(Image change detection data)
===

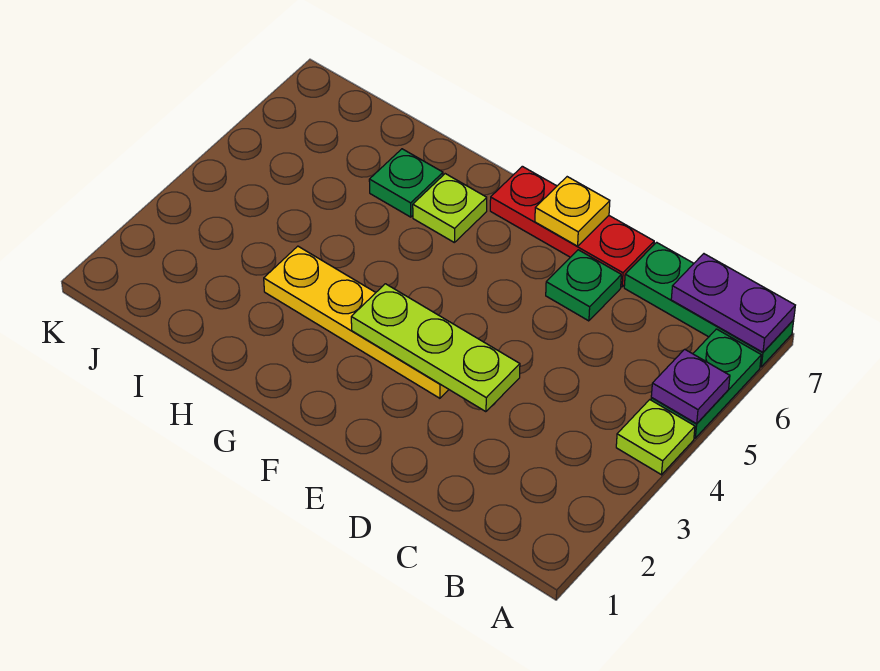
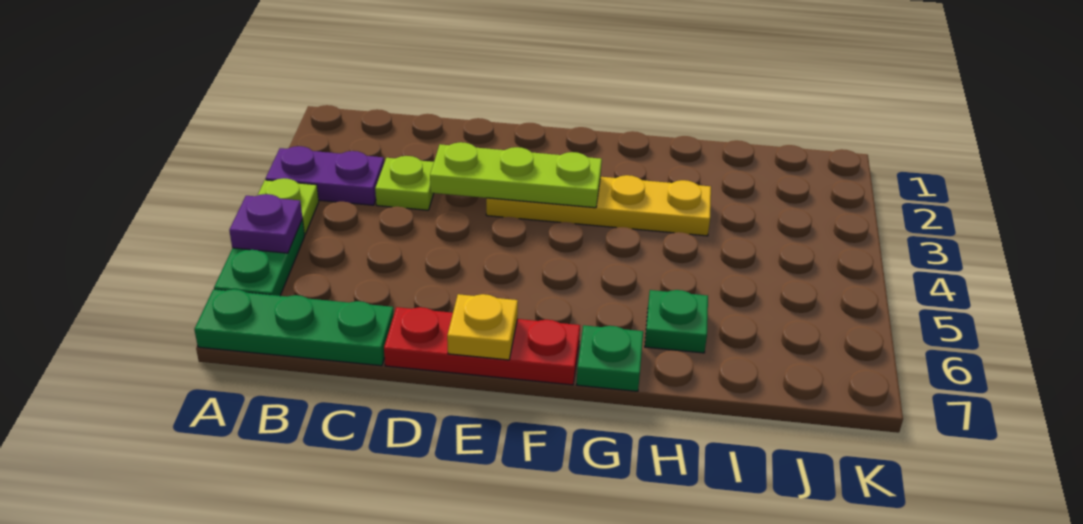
purple 1x2 plate [671,254,795,352] -> purple 1x2 plate moved to [266,146,384,205]
green 1x1 plate [546,250,621,321] -> green 1x1 plate moved to [577,325,643,391]
lime 1x1 plate [413,174,487,243] -> lime 1x1 plate moved to [375,156,434,210]

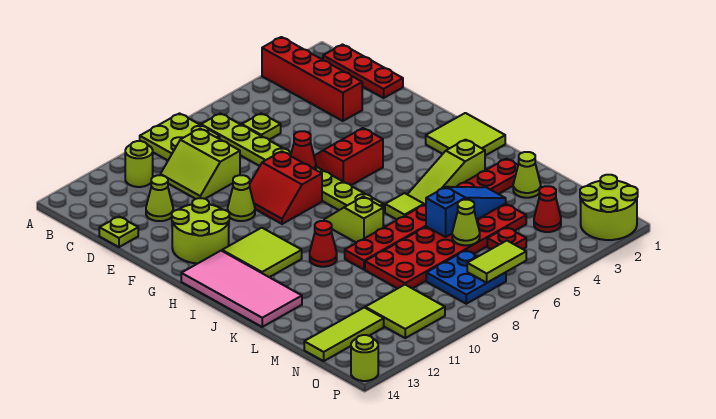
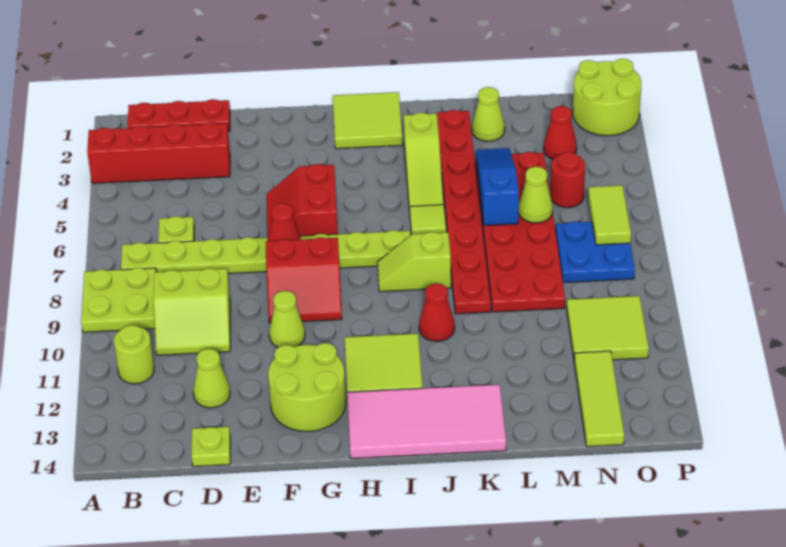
red 1x1 plate [487,227,526,249] -> red 1x1 round brick [550,152,585,208]
lime 1x1 round brick [351,335,378,381] -> none

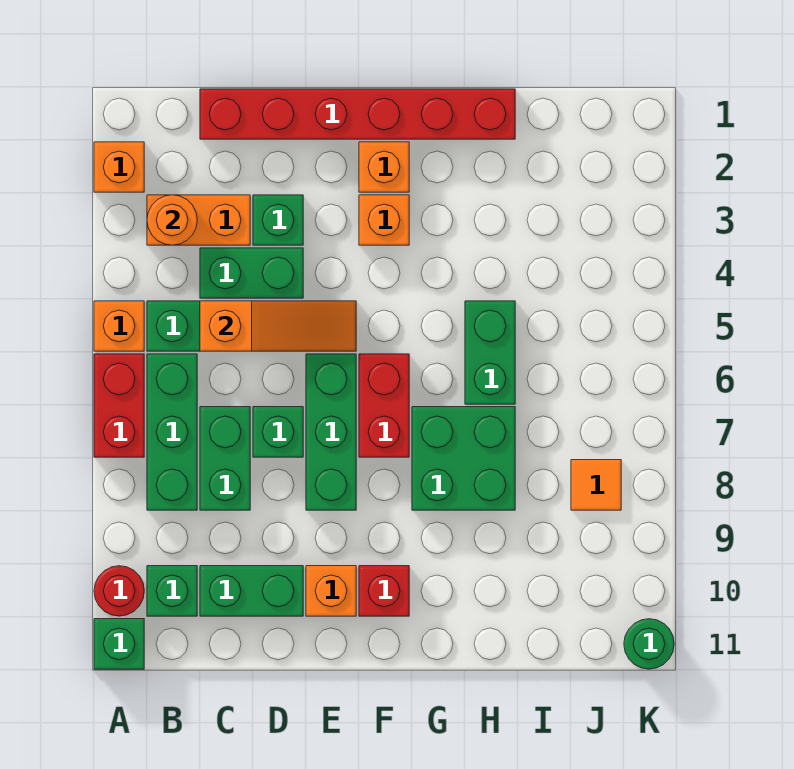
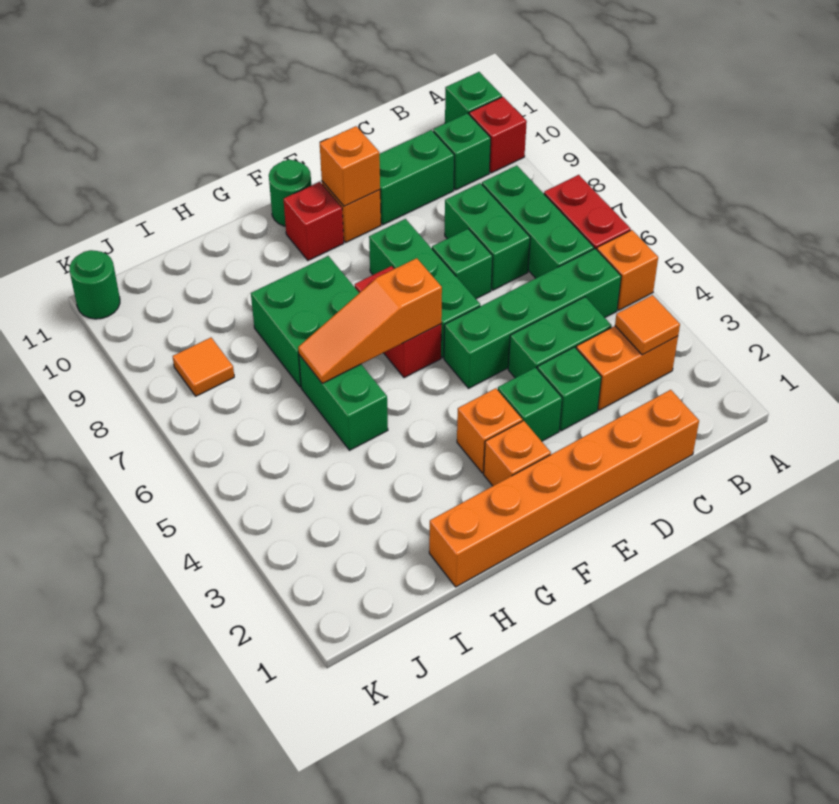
orange 1x1 brick [94,142,144,192] -> orange 1x1 brick moved to [320,126,380,206]
red 1x1 round brick [94,566,144,616] -> red 1x1 brick [469,97,527,173]
orange 1x1 round brick [147,195,197,245] -> orange 1x1 tile [615,295,680,355]
red 1x6 brick [200,89,515,139] -> orange 1x6 brick [429,390,699,587]
orange 1x3 slope [200,301,356,351] -> orange 1x3 slope moved to [298,258,442,383]
none -> green 1x1 brick [498,367,562,441]
none -> green 1x1 round brick [269,160,311,226]

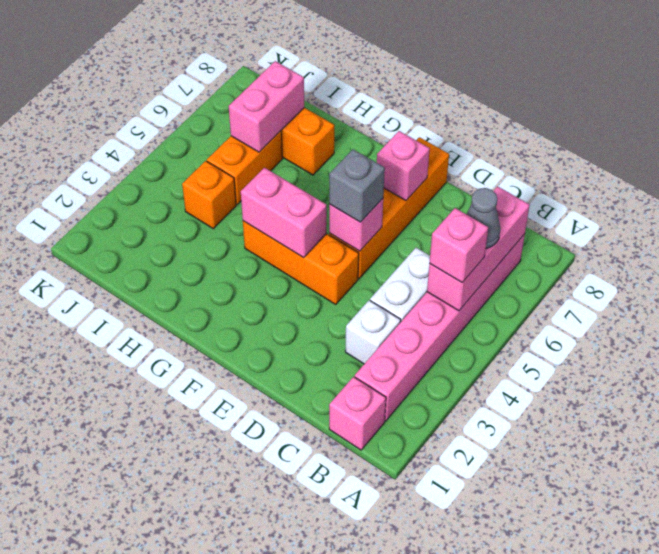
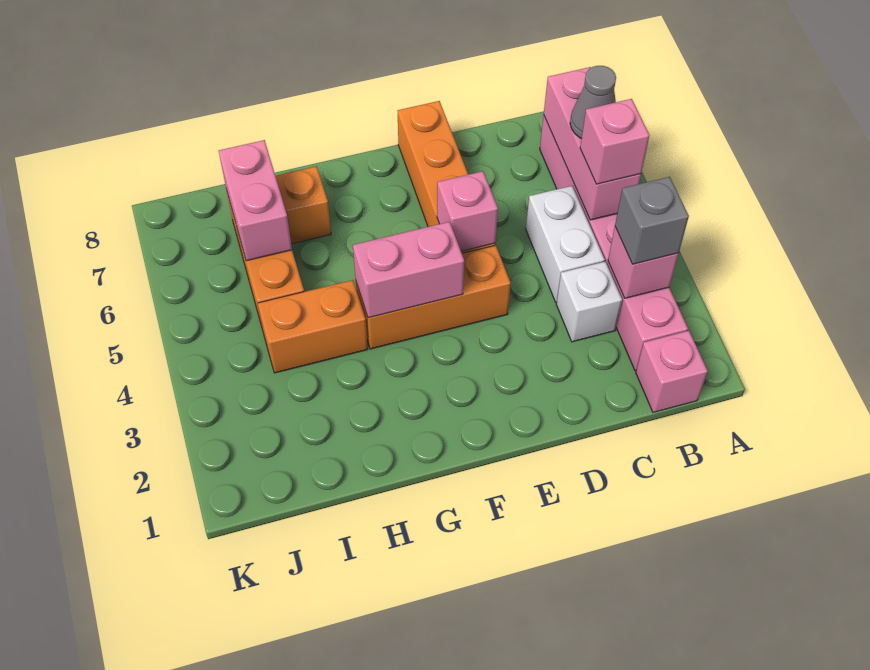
grey 1x1 brick [329,149,385,222] -> grey 1x1 brick moved to [615,177,689,264]
pink 1x1 brick [377,131,430,200] -> pink 1x1 brick moved to [608,227,679,298]
orange 1x1 brick [182,161,236,229] -> orange 1x2 brick [258,280,368,373]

===

Excluding pictures, copy exactly the lines from the line containing "green 1x1 plate [546,250,621,321]" through the last line of the data, inclusive.

■ **Solution to this exercise**
green 1x1 plate [546,250,621,321] -> green 1x1 plate moved to [577,325,643,391]
lime 1x1 plate [413,174,487,243] -> lime 1x1 plate moved to [375,156,434,210]

red 1x1 plate [487,227,526,249] -> red 1x1 round brick [550,152,585,208]
lime 1x1 round brick [351,335,378,381] -> none

orange 1x1 brick [94,142,144,192] -> orange 1x1 brick moved to [320,126,380,206]
red 1x1 round brick [94,566,144,616] -> red 1x1 brick [469,97,527,173]
orange 1x1 round brick [147,195,197,245] -> orange 1x1 tile [615,295,680,355]
red 1x6 brick [200,89,515,139] -> orange 1x6 brick [429,390,699,587]
orange 1x3 slope [200,301,356,351] -> orange 1x3 slope moved to [298,258,442,383]
none -> green 1x1 brick [498,367,562,441]
none -> green 1x1 round brick [269,160,311,226]

grey 1x1 brick [329,149,385,222] -> grey 1x1 brick moved to [615,177,689,264]
pink 1x1 brick [377,131,430,200] -> pink 1x1 brick moved to [608,227,679,298]
orange 1x1 brick [182,161,236,229] -> orange 1x2 brick [258,280,368,373]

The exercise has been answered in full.